▶ _Object correspondence data_:
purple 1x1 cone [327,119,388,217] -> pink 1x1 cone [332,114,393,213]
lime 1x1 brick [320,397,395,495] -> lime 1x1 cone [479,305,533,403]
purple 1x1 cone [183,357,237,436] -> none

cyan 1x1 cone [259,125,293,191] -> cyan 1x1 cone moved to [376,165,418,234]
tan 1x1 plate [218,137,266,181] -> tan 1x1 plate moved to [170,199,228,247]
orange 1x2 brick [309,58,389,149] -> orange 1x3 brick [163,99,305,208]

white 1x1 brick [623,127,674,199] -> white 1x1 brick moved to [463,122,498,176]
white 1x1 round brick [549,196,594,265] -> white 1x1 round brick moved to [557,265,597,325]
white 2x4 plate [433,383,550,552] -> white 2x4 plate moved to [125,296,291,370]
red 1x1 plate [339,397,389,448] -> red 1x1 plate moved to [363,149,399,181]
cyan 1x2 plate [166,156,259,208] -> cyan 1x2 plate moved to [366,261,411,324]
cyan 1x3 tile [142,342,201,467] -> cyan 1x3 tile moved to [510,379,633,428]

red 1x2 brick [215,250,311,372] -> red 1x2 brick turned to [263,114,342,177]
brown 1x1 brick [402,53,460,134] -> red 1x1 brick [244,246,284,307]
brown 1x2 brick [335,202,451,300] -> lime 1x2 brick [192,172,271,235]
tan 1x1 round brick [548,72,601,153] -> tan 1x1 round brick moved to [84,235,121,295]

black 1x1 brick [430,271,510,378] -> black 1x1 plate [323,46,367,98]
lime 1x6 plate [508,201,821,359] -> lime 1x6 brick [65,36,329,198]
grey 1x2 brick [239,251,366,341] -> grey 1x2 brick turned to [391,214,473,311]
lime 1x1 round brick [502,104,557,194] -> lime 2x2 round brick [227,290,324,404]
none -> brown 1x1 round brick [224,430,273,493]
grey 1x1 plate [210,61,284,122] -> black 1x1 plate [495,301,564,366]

▶ _Instructions to follow_: Among the lines above, find those with the string "turned" and copy them.

▶ _Answer for the task_:
red 1x2 brick [215,250,311,372] -> red 1x2 brick turned to [263,114,342,177]
grey 1x2 brick [239,251,366,341] -> grey 1x2 brick turned to [391,214,473,311]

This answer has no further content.